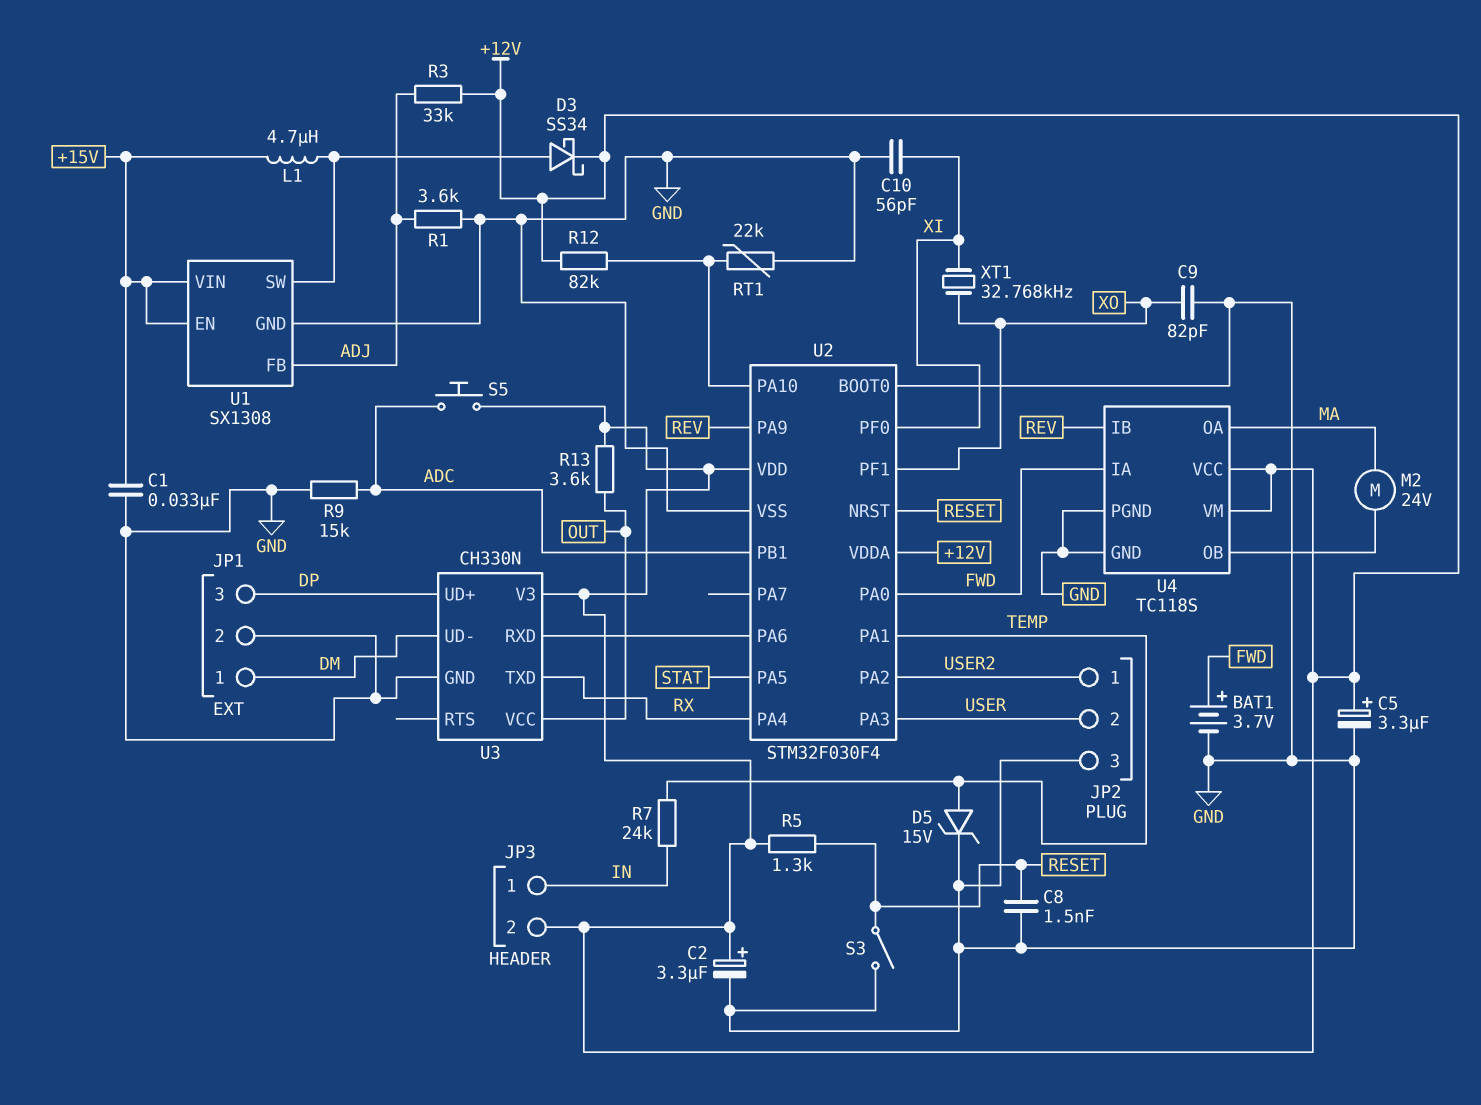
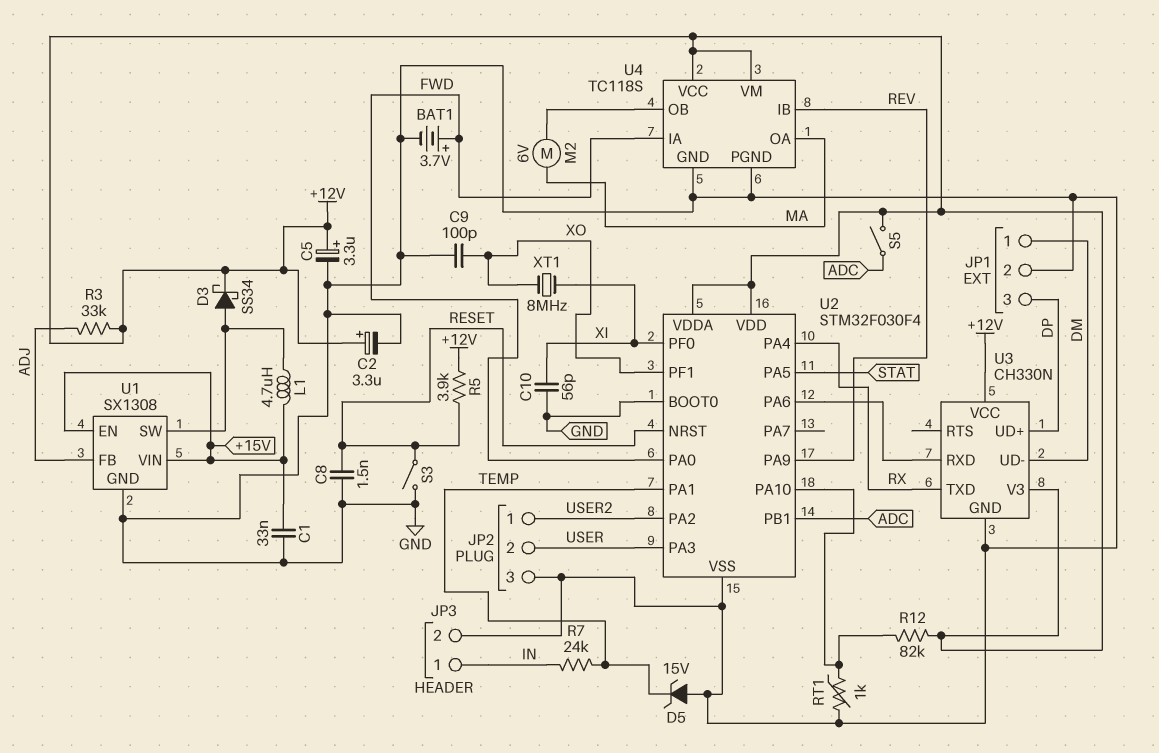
C9: 82pF (GND, XO) -> 100pF (GND, XO)
D5: zener 15V (A TEMP, K GND) -> zener 15V (A GND, K TEMP)
JP3 pin 2: +12V -> GND
M2: motor 24V (MA, U4/OB) -> motor 6V (MA, U4/OB)
R1: 3.6k (ADJ, GND) -> none
R5: 1.3k (+12V, RESET) -> 3.9k (+12V, RESET)
R9: 15k (ADC, GND) -> none
R13: 3.6k (+12V, OUT) -> none
RT1: 22k (GND, U2/PA10) -> 1k (GND, U2/PA10)
S5: button (+12V, ADC) -> switch (+12V, ADC)
U3 pin VCC: OUT -> +12V
XT1: 32.768kHz (XI, XO) -> 8MHz (XI, XO)

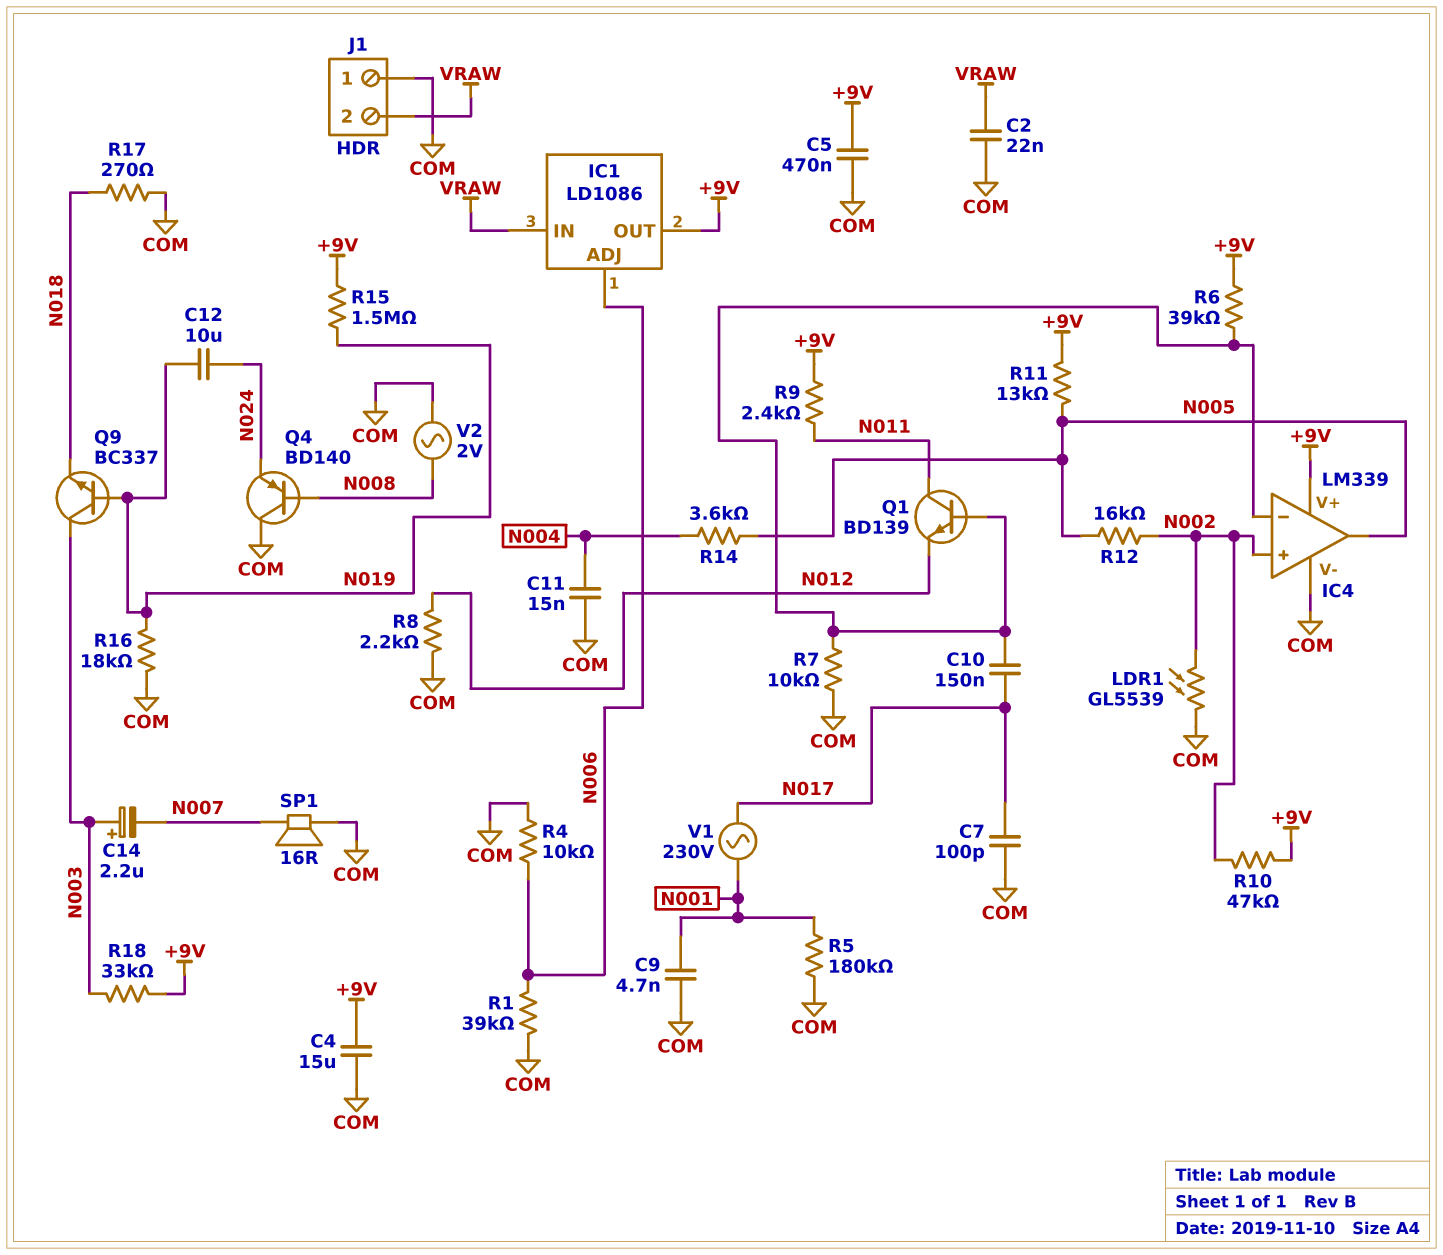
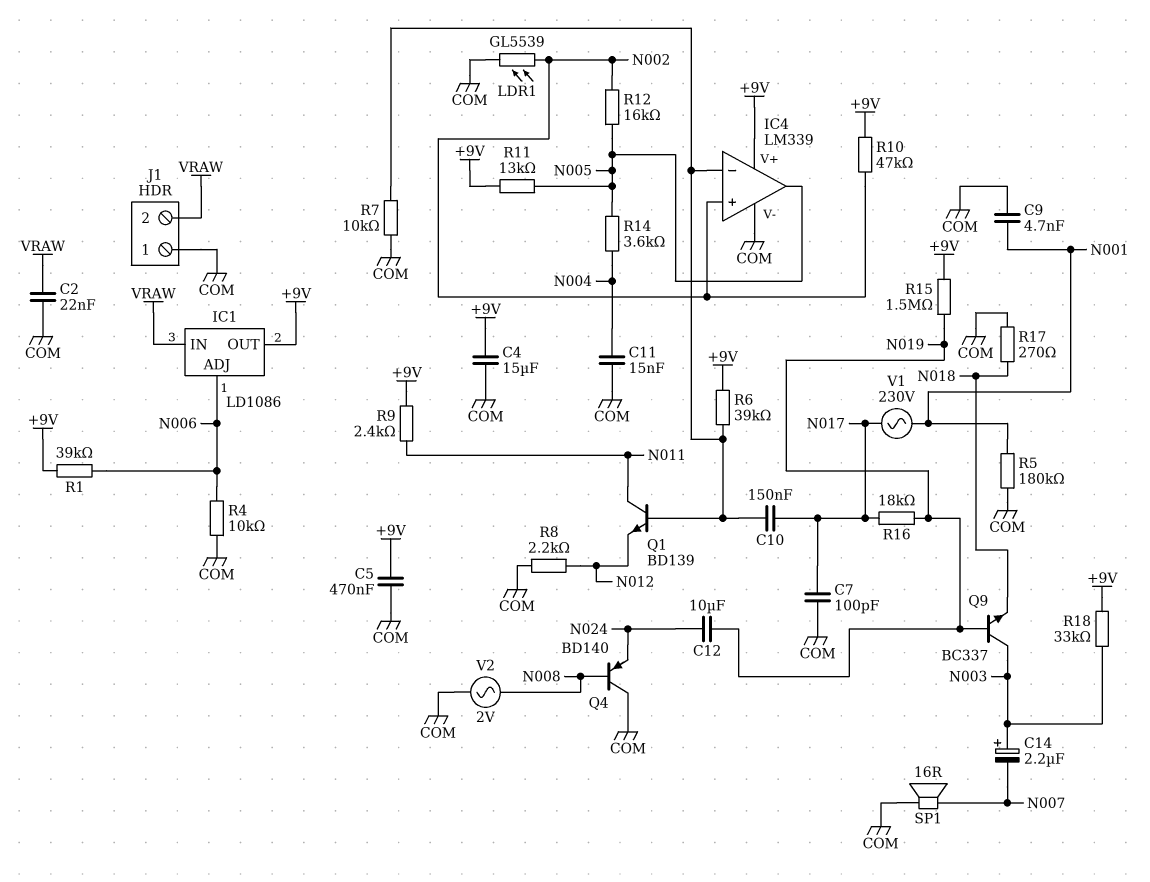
R1: 39k (COM, N006) -> 39k (+9V, N006)
R16: 18k (COM, N019) -> 18k (N017, N019)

◇ ◇ ◇ ◇

**Task description**
Where a line above holds the string "none", copy that line.

**Exercise response**
R1: 3.6k (ADJ, GND) -> none
R9: 15k (ADC, GND) -> none
R13: 3.6k (+12V, OUT) -> none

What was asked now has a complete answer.